■ **PROBLEM**
Give again, exactly as written, each line of the material below starting at the line that contains "R2: 68k (DGND, RESET) -> 68k (+5V, DGND)" and ending at the line that contains "U2 pin GP2: SENS -> none". Both ends count, and no other line does.

(Beginning of INPUT FOR THIS TASK)

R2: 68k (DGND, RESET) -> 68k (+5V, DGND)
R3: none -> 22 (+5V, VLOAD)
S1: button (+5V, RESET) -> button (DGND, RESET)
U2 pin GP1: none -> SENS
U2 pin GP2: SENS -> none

(End of INPUT FOR THIS TASK)
(Beginning of INPUT FOR THIS TASK)

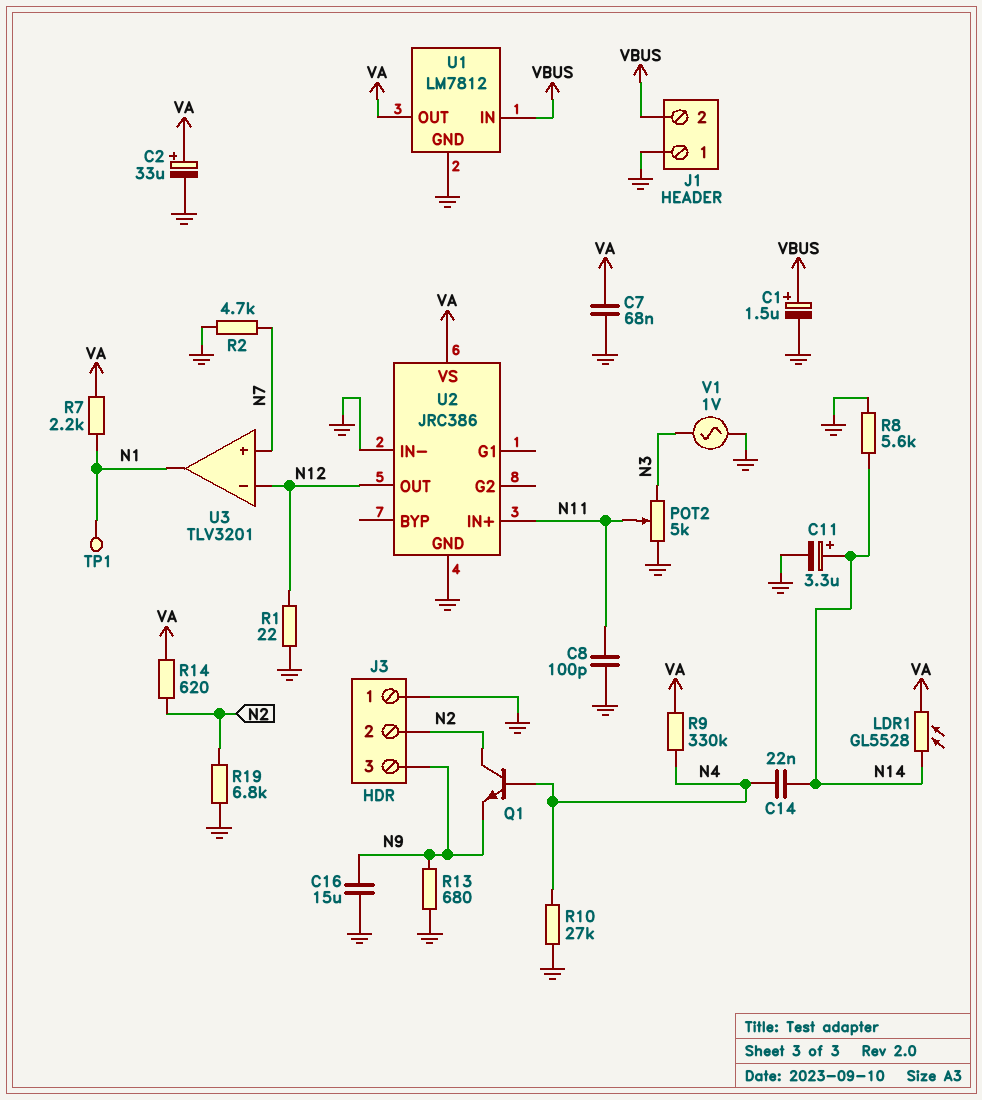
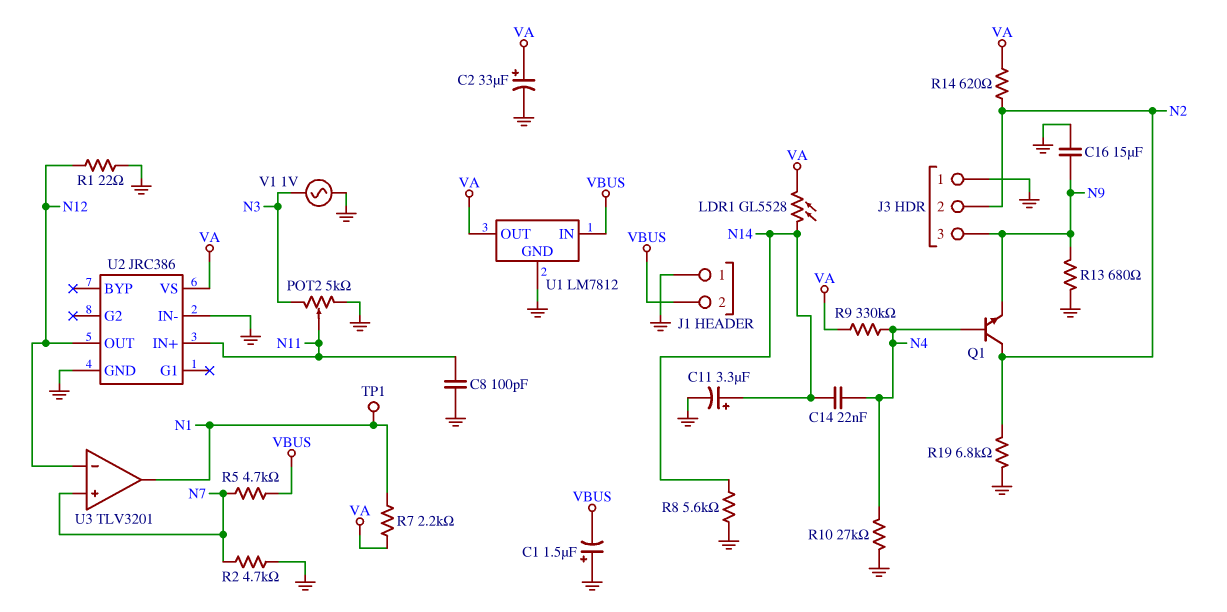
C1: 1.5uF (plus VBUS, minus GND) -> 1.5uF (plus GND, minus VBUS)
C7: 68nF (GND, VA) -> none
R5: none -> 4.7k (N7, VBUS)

(End of INPUT FOR THIS TASK)

■ **THE COMPLETED TASK**
R2: 68k (DGND, RESET) -> 68k (+5V, DGND)
R3: none -> 22 (+5V, VLOAD)
S1: button (+5V, RESET) -> button (DGND, RESET)
U2 pin GP1: none -> SENS
U2 pin GP2: SENS -> none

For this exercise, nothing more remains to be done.